INFORMATION GIVEN:
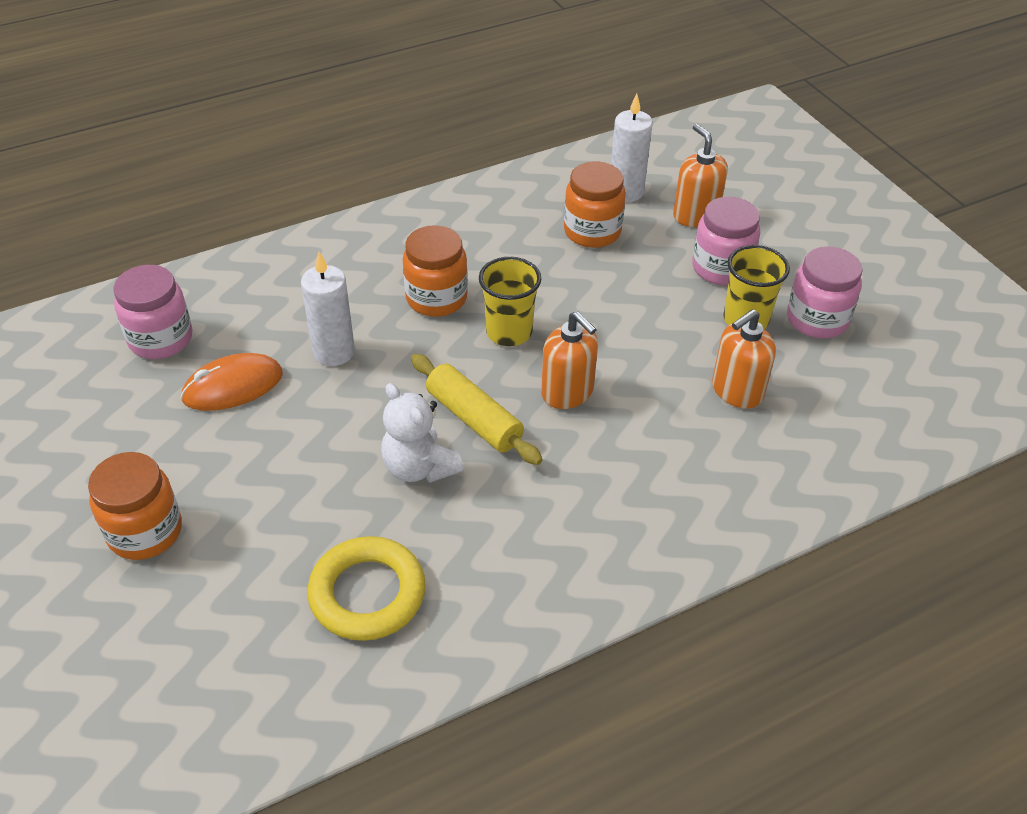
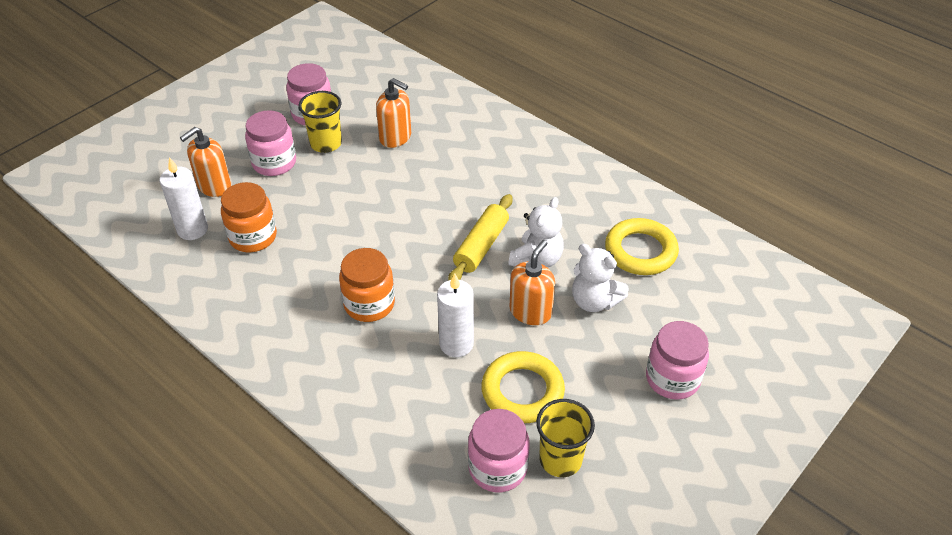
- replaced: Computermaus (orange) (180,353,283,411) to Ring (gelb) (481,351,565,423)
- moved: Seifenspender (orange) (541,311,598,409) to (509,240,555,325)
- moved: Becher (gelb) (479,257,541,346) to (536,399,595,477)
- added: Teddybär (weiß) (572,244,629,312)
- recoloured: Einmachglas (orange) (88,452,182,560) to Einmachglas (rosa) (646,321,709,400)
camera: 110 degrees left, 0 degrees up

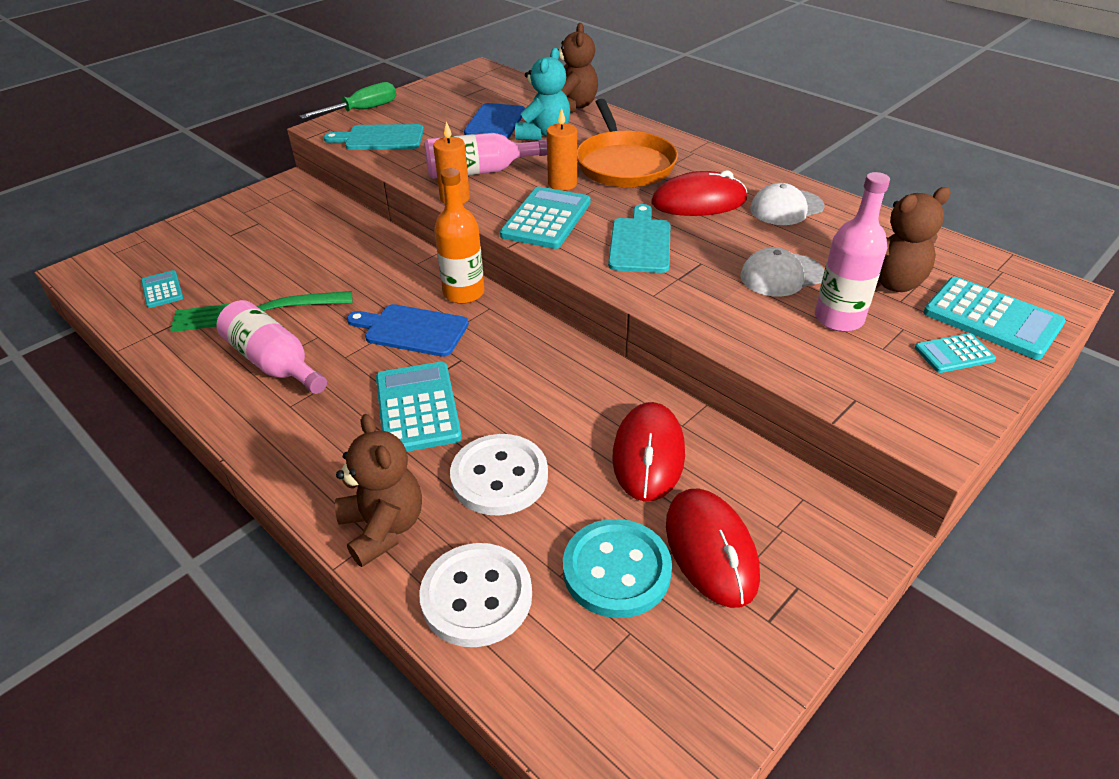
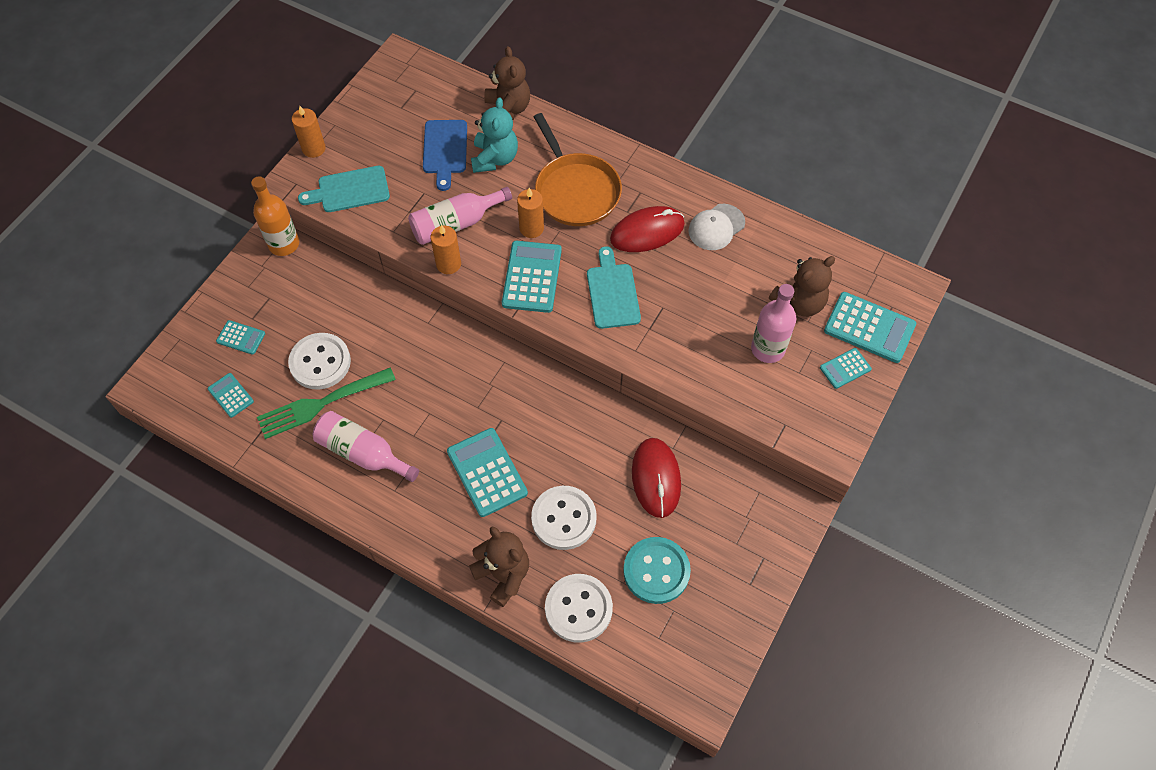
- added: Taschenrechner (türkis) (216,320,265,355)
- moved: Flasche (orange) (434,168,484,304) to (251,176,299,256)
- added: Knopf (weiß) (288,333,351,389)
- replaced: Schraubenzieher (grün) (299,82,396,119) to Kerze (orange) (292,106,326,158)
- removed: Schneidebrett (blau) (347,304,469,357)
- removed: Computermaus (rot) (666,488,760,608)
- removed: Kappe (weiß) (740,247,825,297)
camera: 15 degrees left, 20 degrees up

...

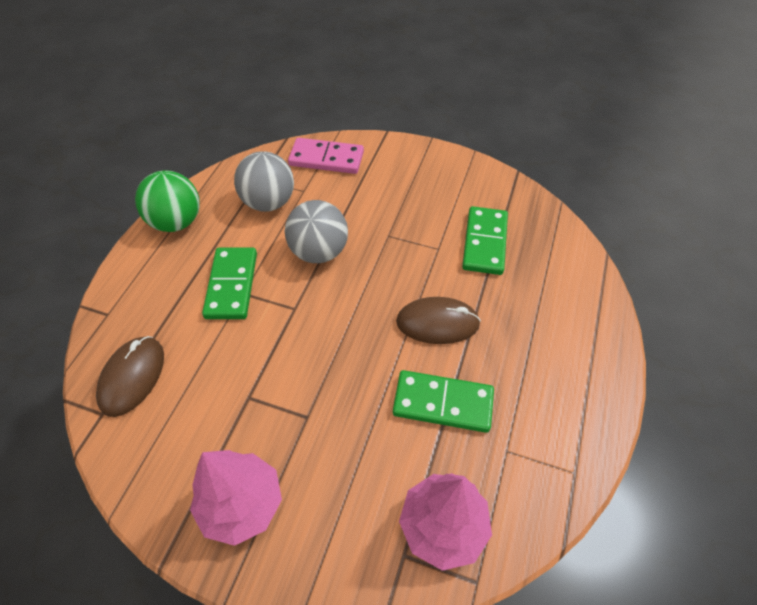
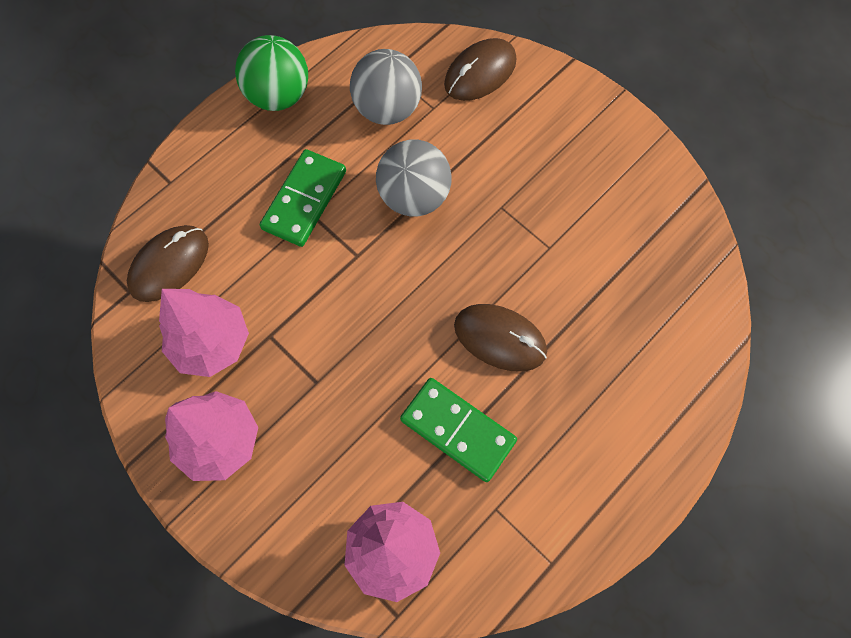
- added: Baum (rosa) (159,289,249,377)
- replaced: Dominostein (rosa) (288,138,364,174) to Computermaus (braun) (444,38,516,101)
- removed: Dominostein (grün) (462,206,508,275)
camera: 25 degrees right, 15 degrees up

==

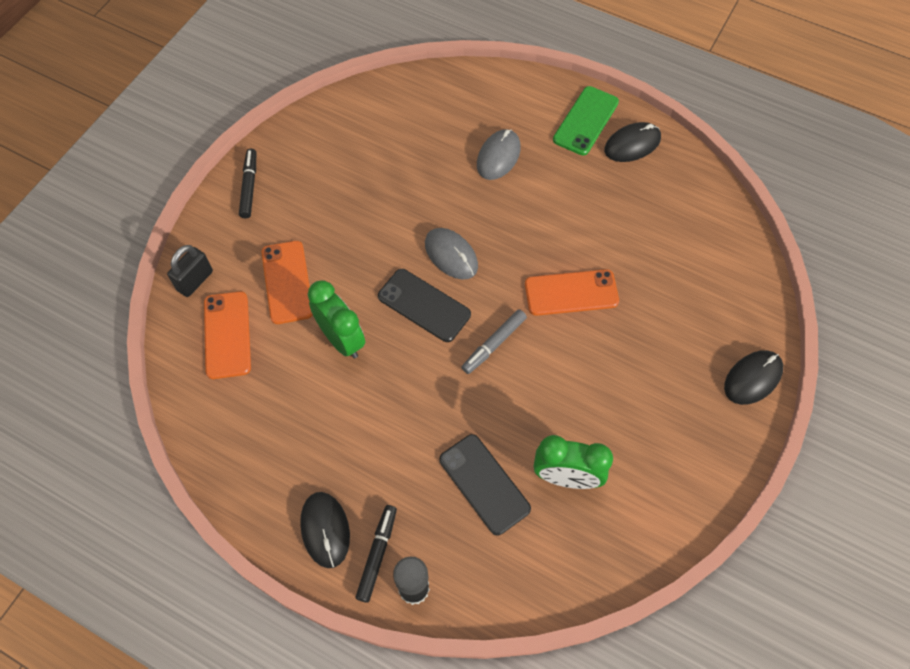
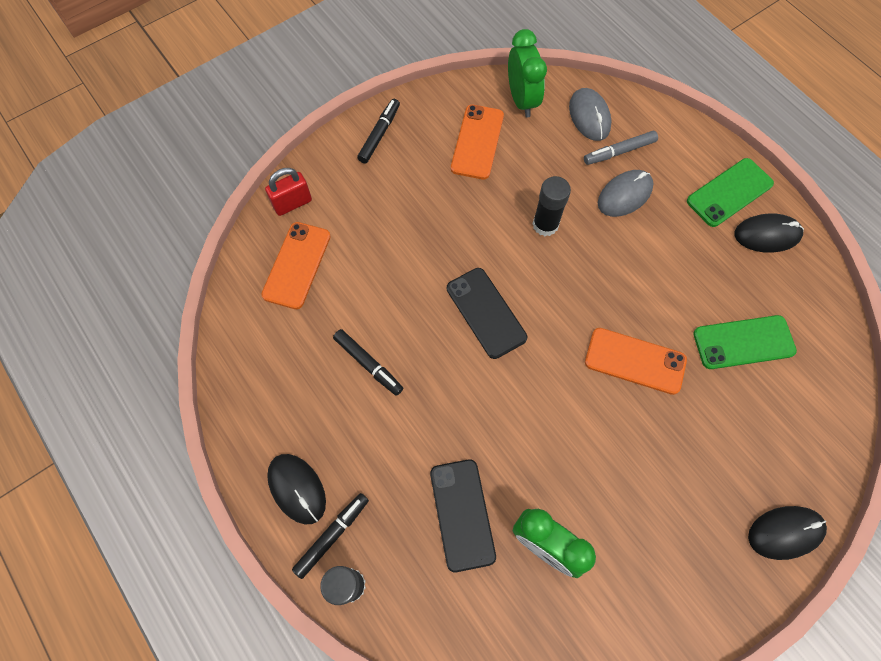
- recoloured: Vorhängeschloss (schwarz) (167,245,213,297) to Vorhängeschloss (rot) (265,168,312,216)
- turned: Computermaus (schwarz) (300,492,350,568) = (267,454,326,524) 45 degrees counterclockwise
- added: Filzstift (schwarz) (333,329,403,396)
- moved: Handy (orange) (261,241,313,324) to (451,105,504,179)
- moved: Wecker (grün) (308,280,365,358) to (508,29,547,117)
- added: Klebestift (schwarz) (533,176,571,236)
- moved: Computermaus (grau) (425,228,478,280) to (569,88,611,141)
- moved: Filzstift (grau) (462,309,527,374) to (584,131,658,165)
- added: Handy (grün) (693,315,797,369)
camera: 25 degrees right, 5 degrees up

TASK TO COMPLETE:
Give back precisely the lines above that start at the line containing "- replaced: Computermaus" and end at the line containing "- added: Teddybär (weiß) (572,244,629,312)", inclusive. No other lines belong in the output.

COMPLETED TASK:
- replaced: Computermaus (orange) (180,353,283,411) to Ring (gelb) (481,351,565,423)
- moved: Seifenspender (orange) (541,311,598,409) to (509,240,555,325)
- moved: Becher (gelb) (479,257,541,346) to (536,399,595,477)
- added: Teddybär (weiß) (572,244,629,312)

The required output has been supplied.